**Task brief**
Which lines of the following listing contain the word "below"? List each of them in full.

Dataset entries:

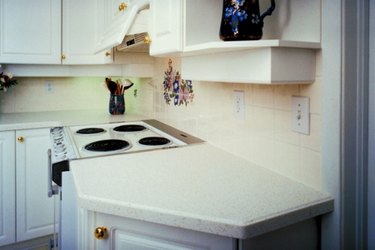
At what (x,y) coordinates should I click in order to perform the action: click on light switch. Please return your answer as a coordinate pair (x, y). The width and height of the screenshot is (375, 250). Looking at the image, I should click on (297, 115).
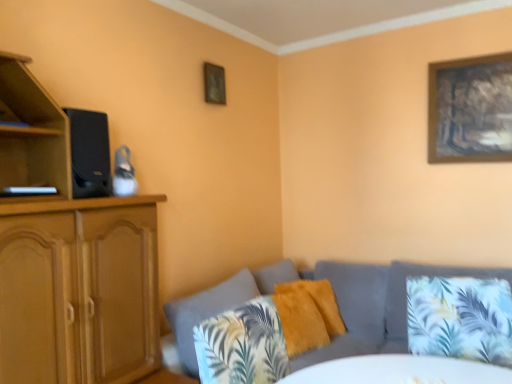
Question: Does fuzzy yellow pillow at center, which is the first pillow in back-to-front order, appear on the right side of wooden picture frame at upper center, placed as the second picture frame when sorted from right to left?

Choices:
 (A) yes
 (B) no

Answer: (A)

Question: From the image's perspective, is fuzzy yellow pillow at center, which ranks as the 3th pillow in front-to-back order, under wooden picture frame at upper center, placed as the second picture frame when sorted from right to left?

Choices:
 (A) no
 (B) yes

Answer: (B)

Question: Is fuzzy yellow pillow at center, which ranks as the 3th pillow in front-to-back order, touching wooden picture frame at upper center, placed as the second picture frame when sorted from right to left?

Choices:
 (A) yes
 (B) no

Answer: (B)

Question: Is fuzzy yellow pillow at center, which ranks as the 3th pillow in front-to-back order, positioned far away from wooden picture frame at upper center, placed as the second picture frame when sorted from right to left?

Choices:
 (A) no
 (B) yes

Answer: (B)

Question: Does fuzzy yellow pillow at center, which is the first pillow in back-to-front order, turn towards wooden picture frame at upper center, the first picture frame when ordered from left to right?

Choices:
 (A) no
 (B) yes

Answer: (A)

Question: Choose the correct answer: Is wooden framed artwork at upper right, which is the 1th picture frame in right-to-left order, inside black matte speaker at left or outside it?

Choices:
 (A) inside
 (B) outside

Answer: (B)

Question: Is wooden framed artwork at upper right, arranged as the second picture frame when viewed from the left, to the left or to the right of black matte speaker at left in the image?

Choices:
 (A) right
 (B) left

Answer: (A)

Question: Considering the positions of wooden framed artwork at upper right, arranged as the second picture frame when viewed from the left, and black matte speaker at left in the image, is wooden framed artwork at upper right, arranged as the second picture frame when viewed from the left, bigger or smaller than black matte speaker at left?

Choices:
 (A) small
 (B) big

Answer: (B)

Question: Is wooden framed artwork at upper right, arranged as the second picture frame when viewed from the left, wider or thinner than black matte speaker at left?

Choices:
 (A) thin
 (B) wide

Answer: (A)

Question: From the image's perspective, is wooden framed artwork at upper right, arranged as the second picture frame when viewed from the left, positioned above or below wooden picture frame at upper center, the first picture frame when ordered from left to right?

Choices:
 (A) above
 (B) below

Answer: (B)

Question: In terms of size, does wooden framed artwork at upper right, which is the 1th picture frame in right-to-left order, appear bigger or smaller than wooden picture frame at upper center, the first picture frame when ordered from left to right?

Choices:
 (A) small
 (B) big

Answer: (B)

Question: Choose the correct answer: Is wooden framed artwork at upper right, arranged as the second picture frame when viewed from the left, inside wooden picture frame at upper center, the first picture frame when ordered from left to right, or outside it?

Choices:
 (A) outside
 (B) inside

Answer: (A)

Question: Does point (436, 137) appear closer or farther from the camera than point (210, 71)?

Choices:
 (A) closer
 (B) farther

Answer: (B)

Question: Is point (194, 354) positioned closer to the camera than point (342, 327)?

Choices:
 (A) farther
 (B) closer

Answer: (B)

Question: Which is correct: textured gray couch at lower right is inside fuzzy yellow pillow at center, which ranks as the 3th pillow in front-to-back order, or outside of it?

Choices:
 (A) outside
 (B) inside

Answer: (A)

**Reply**
Question: From the image's perspective, is wooden framed artwork at upper right, arranged as the second picture frame when viewed from the left, positioned above or below wooden picture frame at upper center, the first picture frame when ordered from left to right?
 (B) below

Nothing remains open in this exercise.